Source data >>
---

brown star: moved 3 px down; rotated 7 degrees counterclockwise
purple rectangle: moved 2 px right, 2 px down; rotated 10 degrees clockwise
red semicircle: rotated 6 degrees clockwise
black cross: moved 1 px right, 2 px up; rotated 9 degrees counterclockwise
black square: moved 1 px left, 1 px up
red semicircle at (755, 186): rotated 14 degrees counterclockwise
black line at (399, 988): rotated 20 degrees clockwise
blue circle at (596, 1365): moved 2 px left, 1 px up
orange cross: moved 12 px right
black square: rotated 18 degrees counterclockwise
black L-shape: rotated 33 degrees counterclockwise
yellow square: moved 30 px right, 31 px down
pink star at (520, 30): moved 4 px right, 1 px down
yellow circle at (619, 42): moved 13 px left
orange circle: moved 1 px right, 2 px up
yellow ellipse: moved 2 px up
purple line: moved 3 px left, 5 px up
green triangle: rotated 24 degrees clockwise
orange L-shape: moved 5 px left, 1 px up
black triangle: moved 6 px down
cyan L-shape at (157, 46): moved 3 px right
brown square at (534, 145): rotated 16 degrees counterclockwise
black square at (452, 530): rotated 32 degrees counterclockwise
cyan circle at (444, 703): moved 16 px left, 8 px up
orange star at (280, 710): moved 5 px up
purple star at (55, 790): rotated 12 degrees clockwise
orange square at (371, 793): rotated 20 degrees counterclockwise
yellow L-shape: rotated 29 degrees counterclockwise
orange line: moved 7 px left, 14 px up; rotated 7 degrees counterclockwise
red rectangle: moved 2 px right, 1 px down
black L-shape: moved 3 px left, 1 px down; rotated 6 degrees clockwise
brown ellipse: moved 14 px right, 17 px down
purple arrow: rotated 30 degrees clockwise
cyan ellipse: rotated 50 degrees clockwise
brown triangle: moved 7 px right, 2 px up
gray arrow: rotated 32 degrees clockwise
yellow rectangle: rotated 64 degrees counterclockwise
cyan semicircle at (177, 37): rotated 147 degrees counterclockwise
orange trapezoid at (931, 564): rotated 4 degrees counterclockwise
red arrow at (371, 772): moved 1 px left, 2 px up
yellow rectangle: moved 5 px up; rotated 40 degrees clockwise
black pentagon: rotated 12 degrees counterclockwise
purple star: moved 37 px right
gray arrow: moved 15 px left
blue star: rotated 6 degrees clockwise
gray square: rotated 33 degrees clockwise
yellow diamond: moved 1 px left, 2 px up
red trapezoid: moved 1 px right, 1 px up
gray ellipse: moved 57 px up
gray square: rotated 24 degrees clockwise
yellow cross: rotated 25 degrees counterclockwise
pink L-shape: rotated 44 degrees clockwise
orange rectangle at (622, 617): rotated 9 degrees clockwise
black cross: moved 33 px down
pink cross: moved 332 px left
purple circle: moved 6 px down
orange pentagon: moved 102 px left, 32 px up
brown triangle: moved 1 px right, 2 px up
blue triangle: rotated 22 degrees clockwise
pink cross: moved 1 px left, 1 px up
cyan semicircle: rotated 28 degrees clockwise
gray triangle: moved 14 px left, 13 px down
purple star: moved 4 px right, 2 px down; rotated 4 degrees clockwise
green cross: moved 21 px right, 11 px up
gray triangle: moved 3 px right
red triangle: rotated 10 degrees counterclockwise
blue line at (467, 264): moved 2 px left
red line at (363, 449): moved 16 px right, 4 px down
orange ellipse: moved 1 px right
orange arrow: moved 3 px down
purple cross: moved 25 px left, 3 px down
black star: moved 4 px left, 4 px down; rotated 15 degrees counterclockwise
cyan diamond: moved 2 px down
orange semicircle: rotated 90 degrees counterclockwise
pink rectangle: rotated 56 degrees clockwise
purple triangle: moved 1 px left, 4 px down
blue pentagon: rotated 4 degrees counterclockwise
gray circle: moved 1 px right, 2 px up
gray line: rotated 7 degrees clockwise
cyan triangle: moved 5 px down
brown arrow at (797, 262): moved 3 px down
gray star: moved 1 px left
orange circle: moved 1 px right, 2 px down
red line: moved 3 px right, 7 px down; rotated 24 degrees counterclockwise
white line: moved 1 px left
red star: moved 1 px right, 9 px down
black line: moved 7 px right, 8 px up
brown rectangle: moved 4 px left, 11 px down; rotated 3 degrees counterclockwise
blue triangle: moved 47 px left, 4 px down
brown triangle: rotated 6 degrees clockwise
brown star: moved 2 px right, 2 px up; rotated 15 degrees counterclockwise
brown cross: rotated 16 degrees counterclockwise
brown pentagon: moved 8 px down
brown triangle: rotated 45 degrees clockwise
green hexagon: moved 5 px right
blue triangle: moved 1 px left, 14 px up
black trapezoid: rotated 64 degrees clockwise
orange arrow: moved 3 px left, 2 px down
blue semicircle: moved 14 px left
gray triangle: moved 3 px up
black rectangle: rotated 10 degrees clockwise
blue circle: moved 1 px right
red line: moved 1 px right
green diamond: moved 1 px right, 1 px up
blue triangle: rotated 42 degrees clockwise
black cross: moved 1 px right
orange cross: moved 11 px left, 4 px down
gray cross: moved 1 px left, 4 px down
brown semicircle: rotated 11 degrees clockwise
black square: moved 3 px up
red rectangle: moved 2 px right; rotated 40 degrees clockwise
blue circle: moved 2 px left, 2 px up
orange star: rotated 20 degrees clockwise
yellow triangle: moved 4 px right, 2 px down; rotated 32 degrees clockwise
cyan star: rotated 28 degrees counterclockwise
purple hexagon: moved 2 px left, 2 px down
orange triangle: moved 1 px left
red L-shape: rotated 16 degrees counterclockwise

---

WHAT IS EXPECTED >> Lines holding "arrow" in the data above: copy each of them.

OUTPUT FOR THIS TASK >>
purple arrow: rotated 30 degrees clockwise
gray arrow: rotated 32 degrees clockwise
red arrow at (371, 772): moved 1 px left, 2 px up
gray arrow: moved 15 px left
orange arrow: moved 3 px down
brown arrow at (797, 262): moved 3 px down
orange arrow: moved 3 px left, 2 px down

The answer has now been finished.